What's needed is the listing below, repeated word for word with no pictures.

======

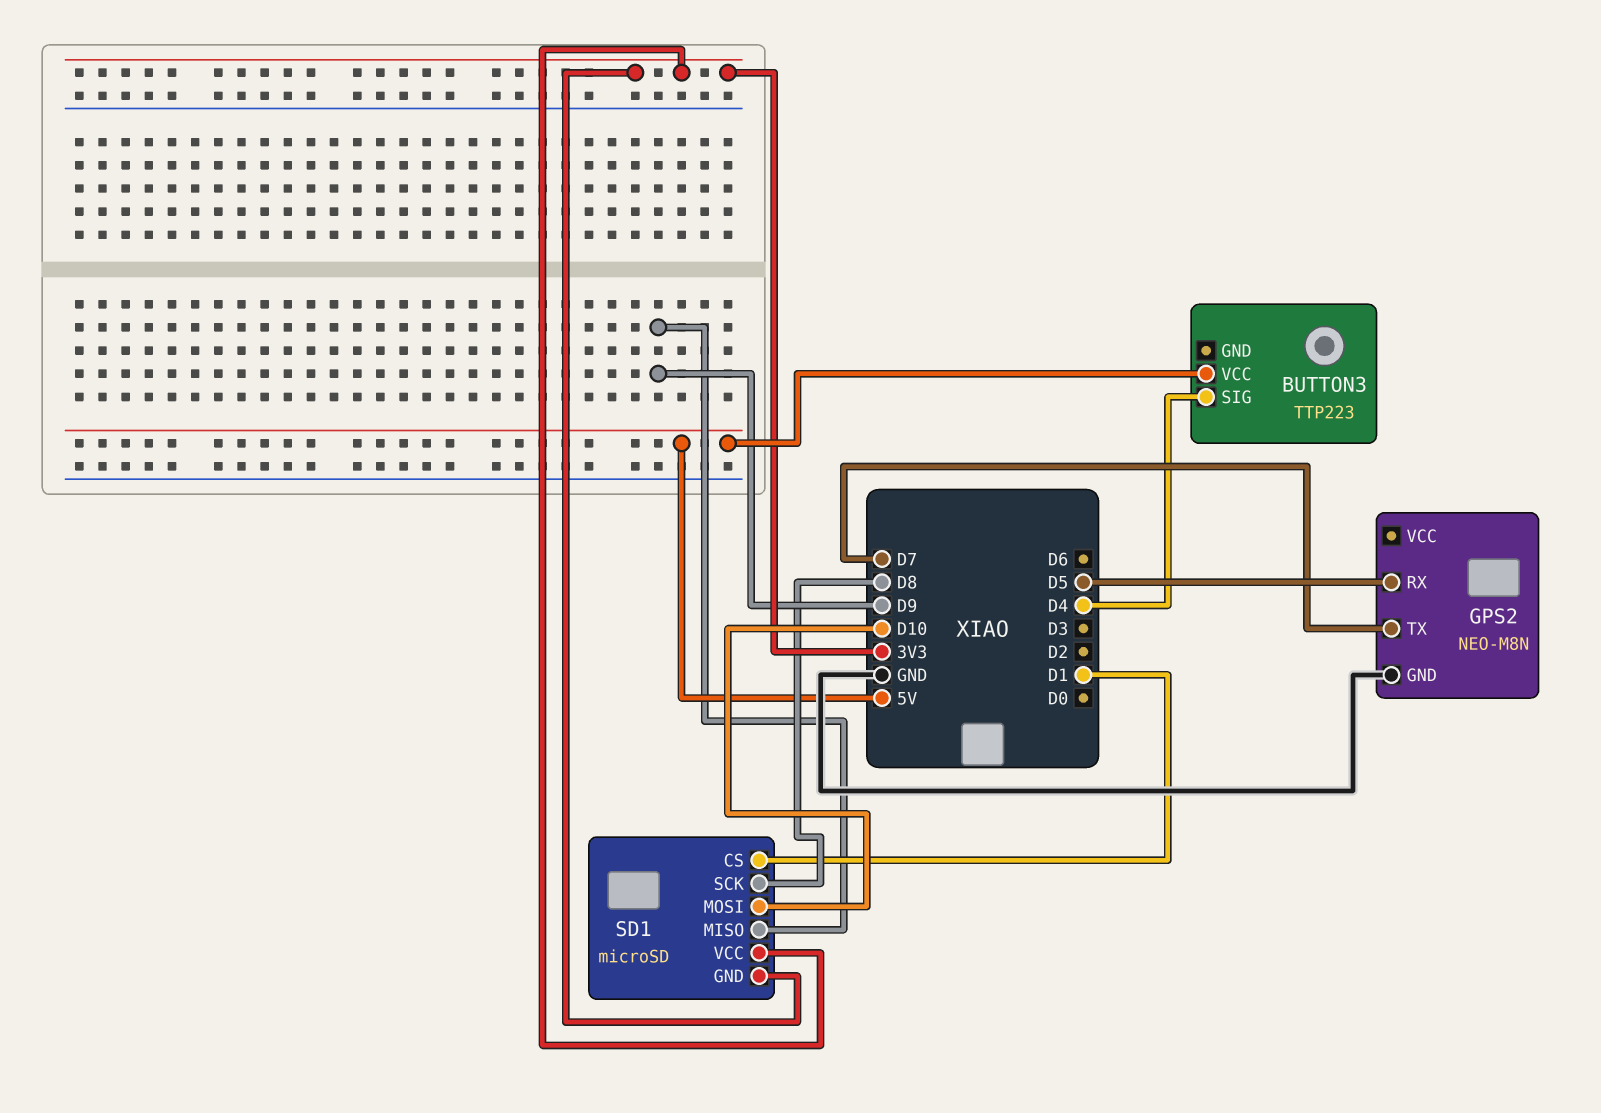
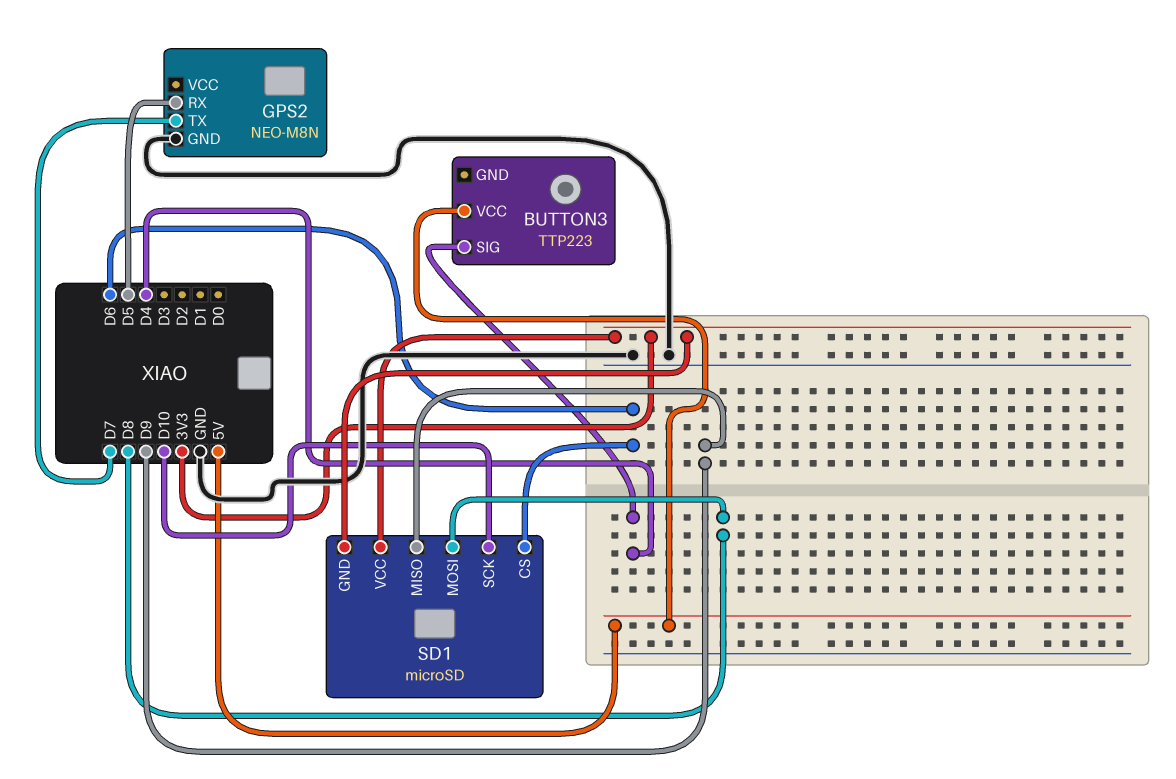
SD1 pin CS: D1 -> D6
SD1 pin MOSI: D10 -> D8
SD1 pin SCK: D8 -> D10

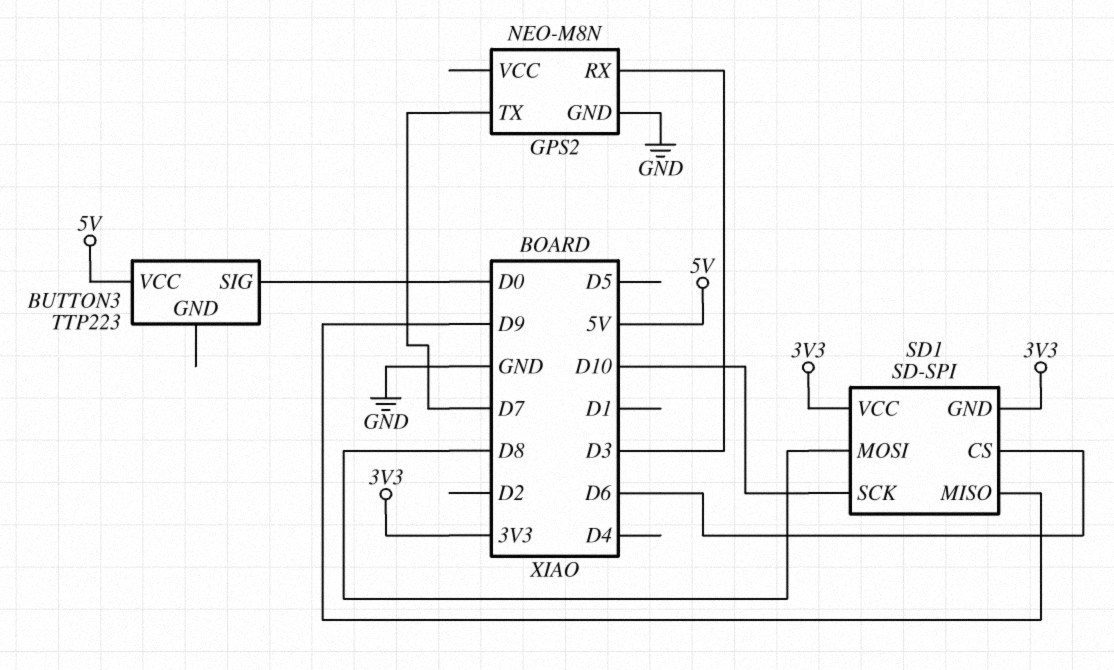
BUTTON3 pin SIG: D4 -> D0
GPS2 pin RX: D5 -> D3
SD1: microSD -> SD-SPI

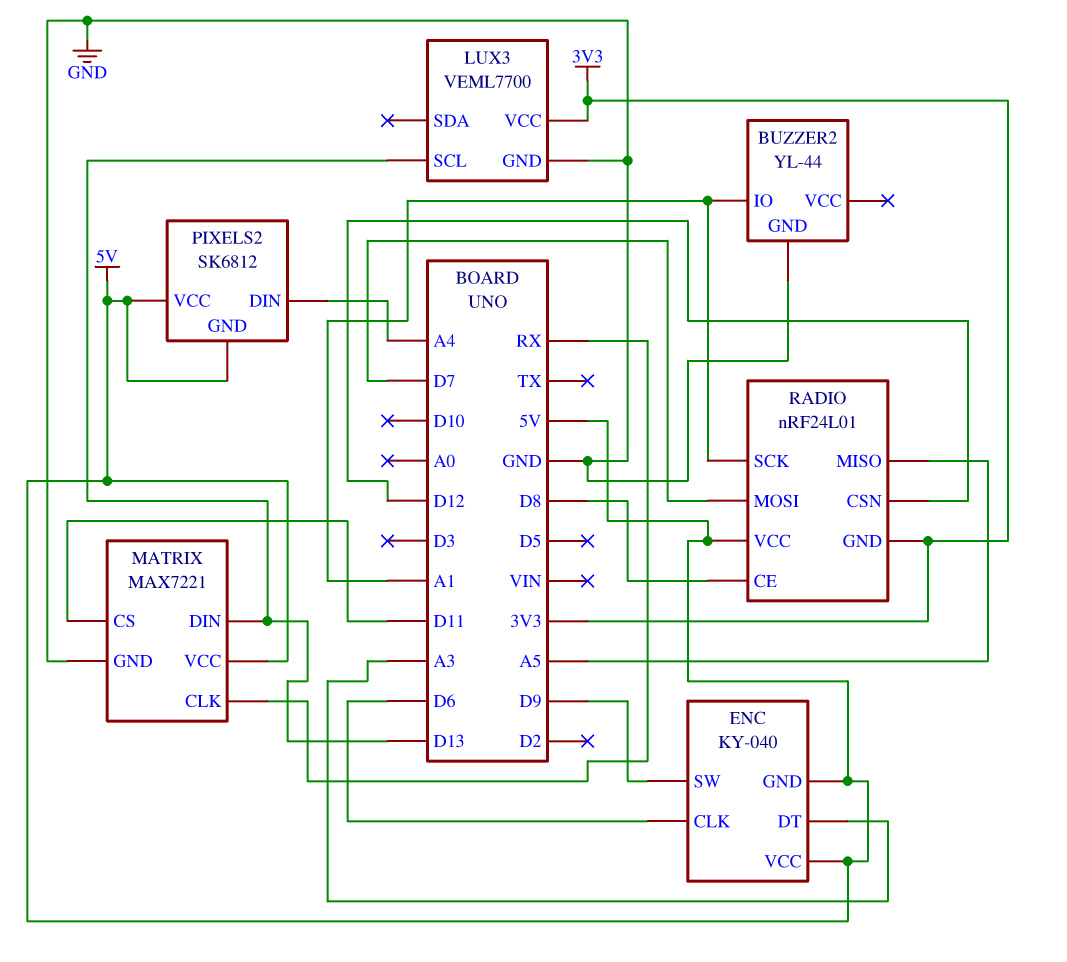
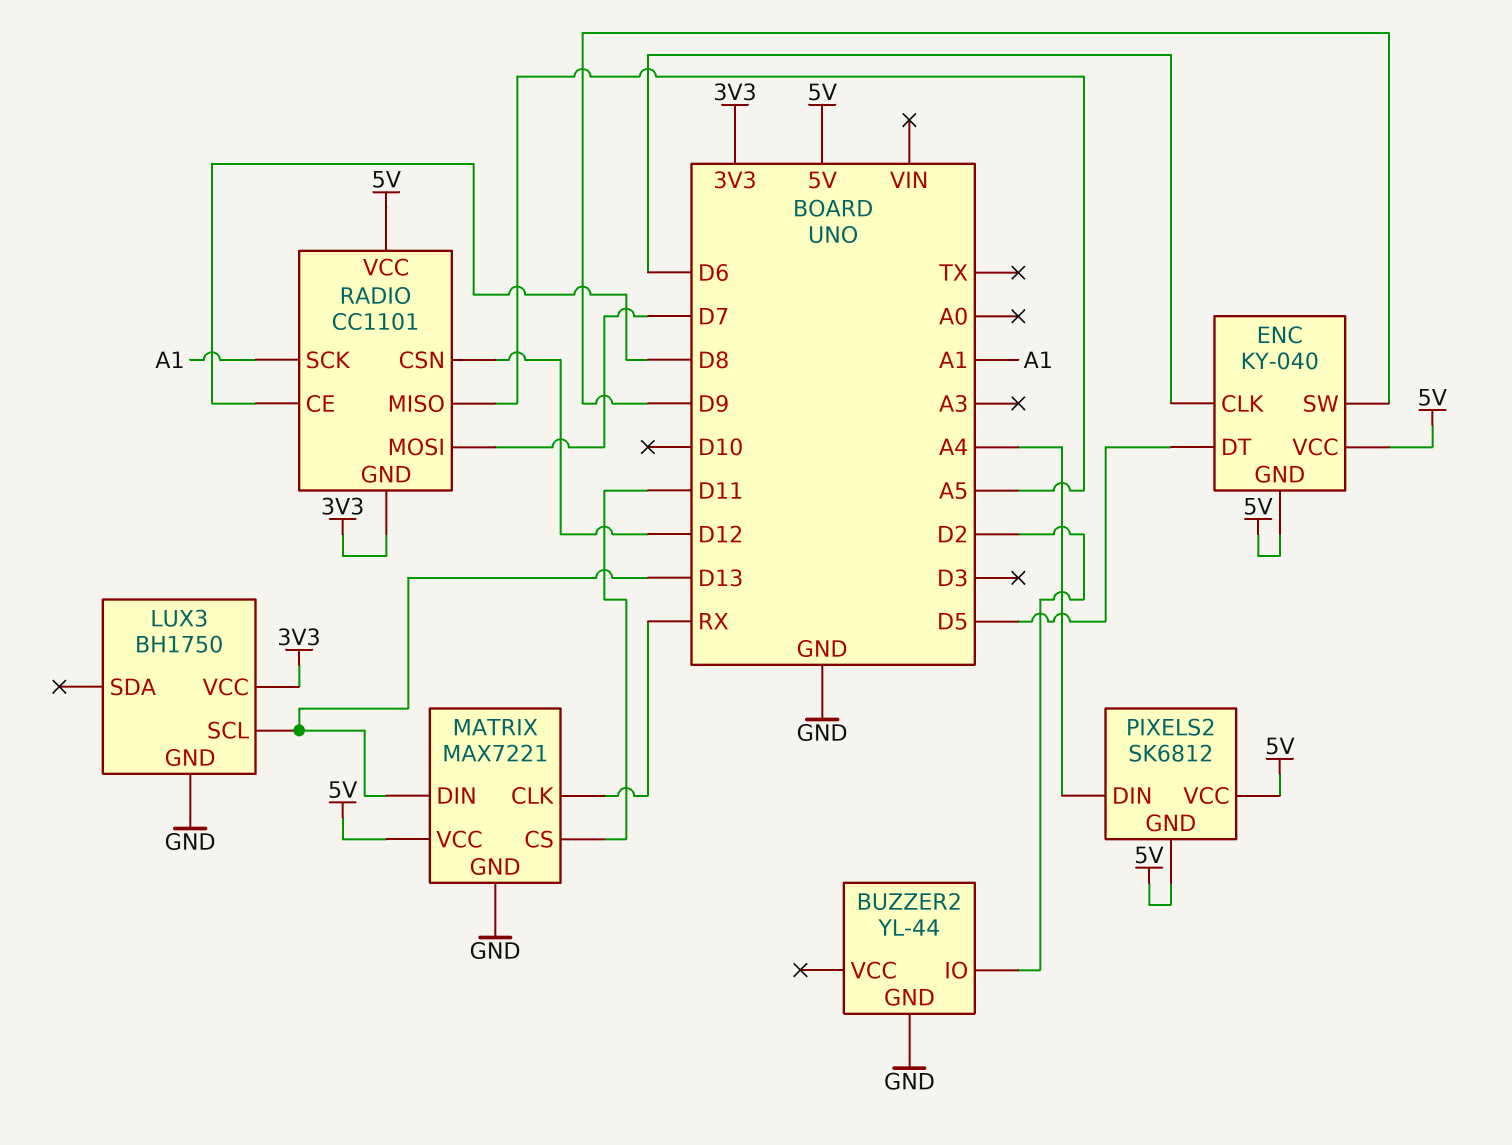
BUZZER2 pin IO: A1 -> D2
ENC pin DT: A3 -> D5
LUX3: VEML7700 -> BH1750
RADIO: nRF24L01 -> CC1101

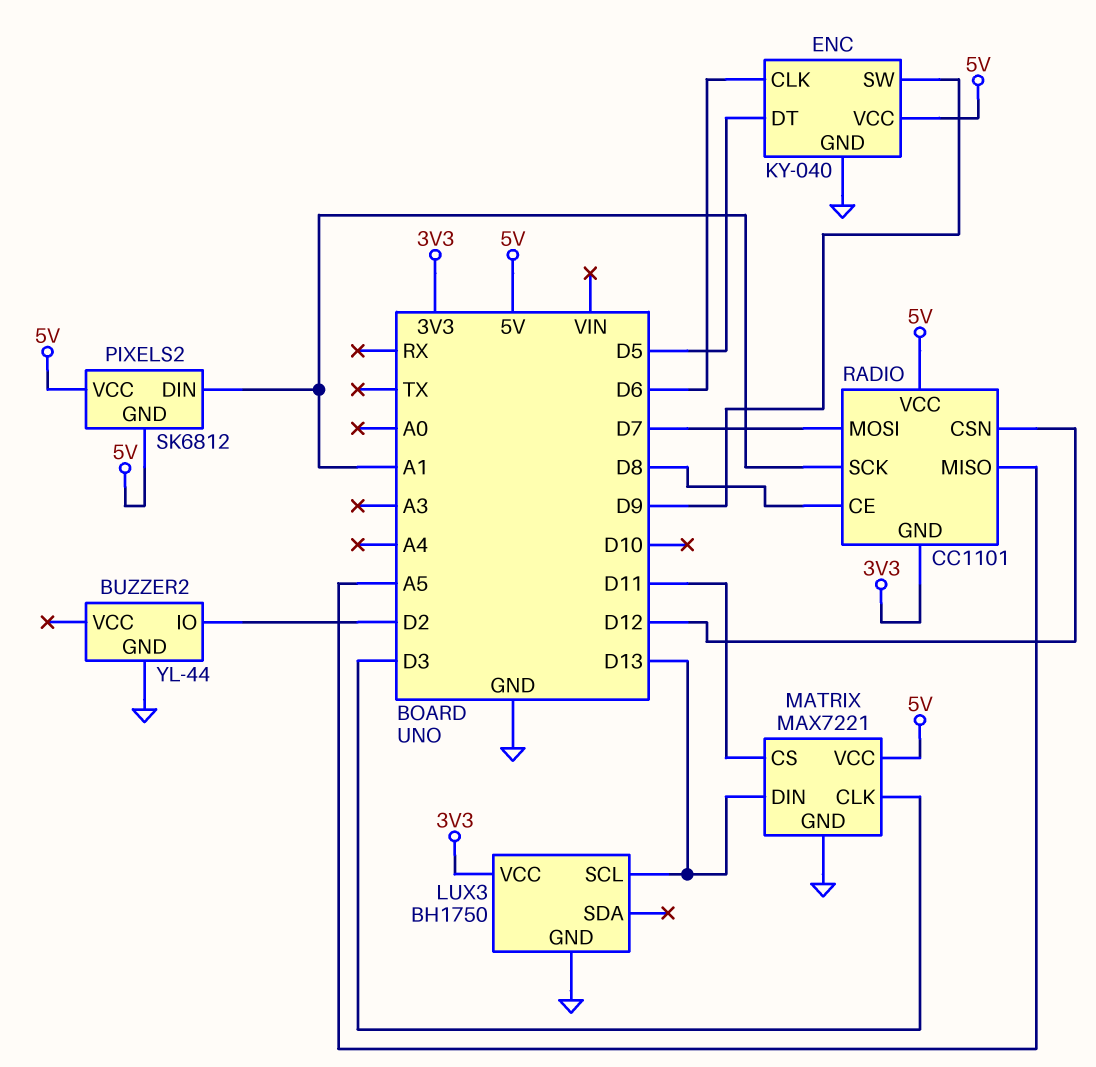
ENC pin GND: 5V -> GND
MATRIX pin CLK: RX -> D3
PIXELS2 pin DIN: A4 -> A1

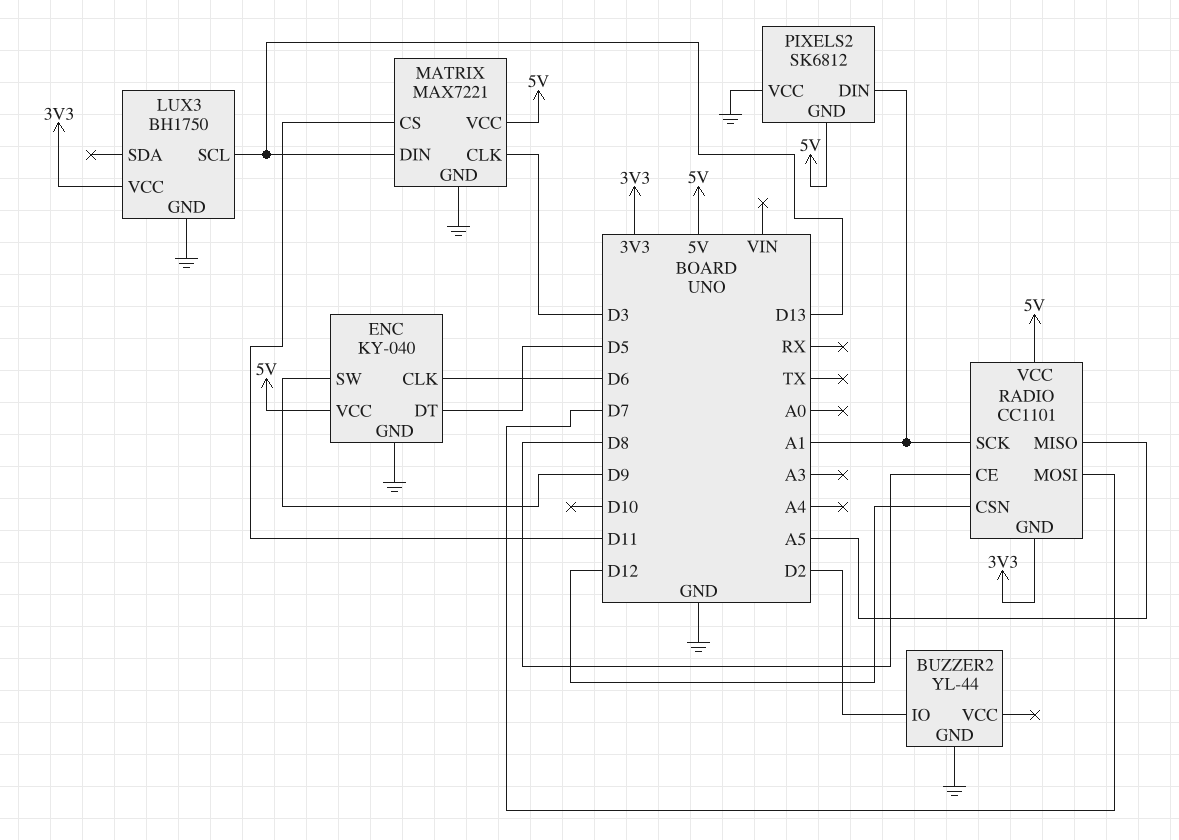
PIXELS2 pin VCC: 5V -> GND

======

Expected answer:
SD1 pin CS: D1 -> D6
SD1 pin MOSI: D10 -> D8
SD1 pin SCK: D8 -> D10

BUTTON3 pin SIG: D4 -> D0
GPS2 pin RX: D5 -> D3
SD1: microSD -> SD-SPI

BUZZER2 pin IO: A1 -> D2
ENC pin DT: A3 -> D5
LUX3: VEML7700 -> BH1750
RADIO: nRF24L01 -> CC1101

ENC pin GND: 5V -> GND
MATRIX pin CLK: RX -> D3
PIXELS2 pin DIN: A4 -> A1

PIXELS2 pin VCC: 5V -> GND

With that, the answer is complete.